- [Data excerpts]:
━━━━
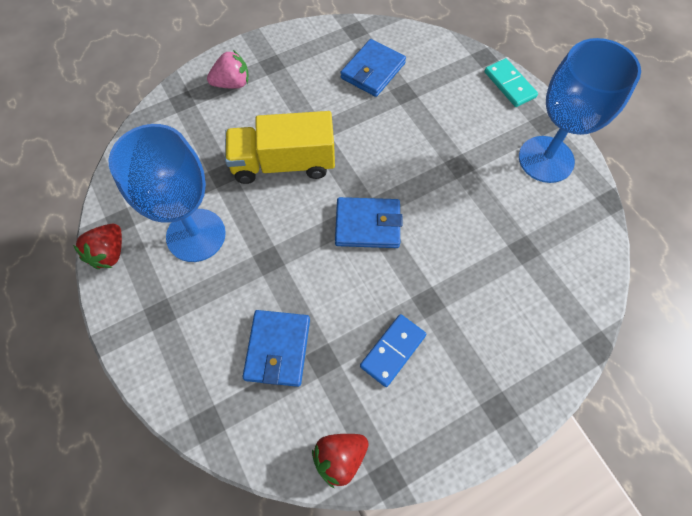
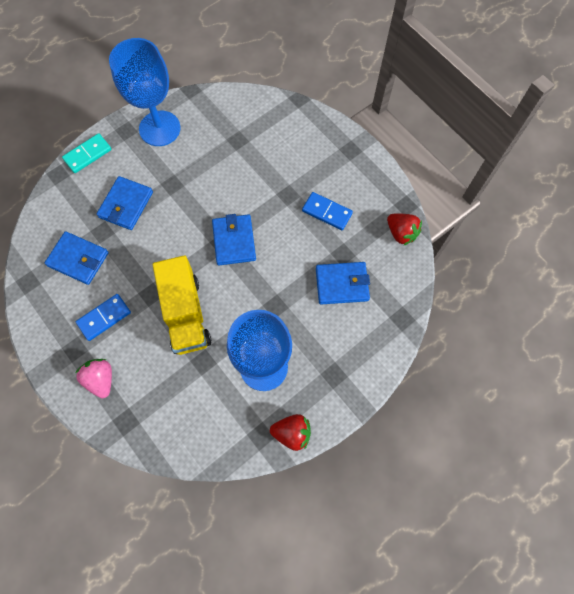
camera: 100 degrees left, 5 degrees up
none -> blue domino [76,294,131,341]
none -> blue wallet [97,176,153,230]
━━━━
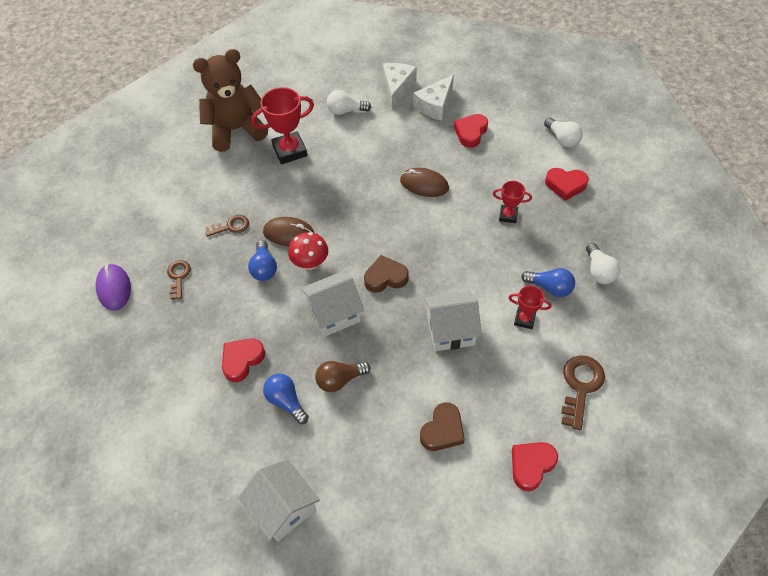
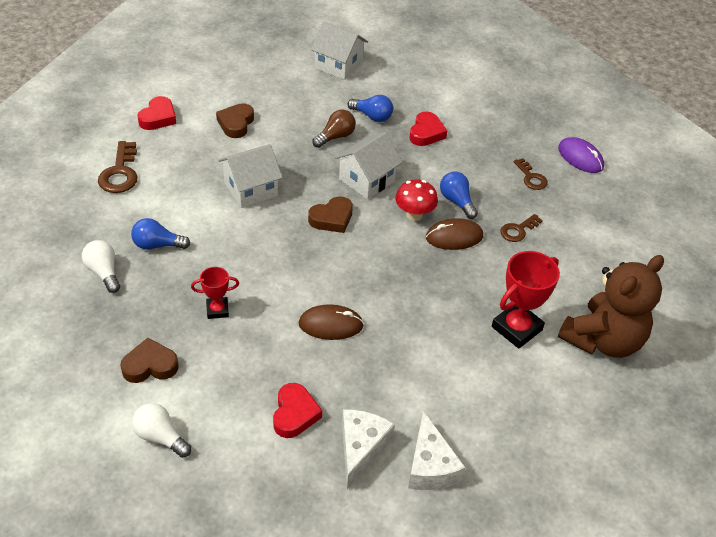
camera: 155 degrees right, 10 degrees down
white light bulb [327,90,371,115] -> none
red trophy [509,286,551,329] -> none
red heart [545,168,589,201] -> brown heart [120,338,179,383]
━━━━
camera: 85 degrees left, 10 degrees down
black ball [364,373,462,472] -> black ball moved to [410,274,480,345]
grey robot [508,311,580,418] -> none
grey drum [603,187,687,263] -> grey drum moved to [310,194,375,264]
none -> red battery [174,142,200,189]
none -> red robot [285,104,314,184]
━━━━
- [Task to carry out]: Pull every line containing "grey" out of the records.

- [Task solution]:
grey robot [508,311,580,418] -> none
grey drum [603,187,687,263] -> grey drum moved to [310,194,375,264]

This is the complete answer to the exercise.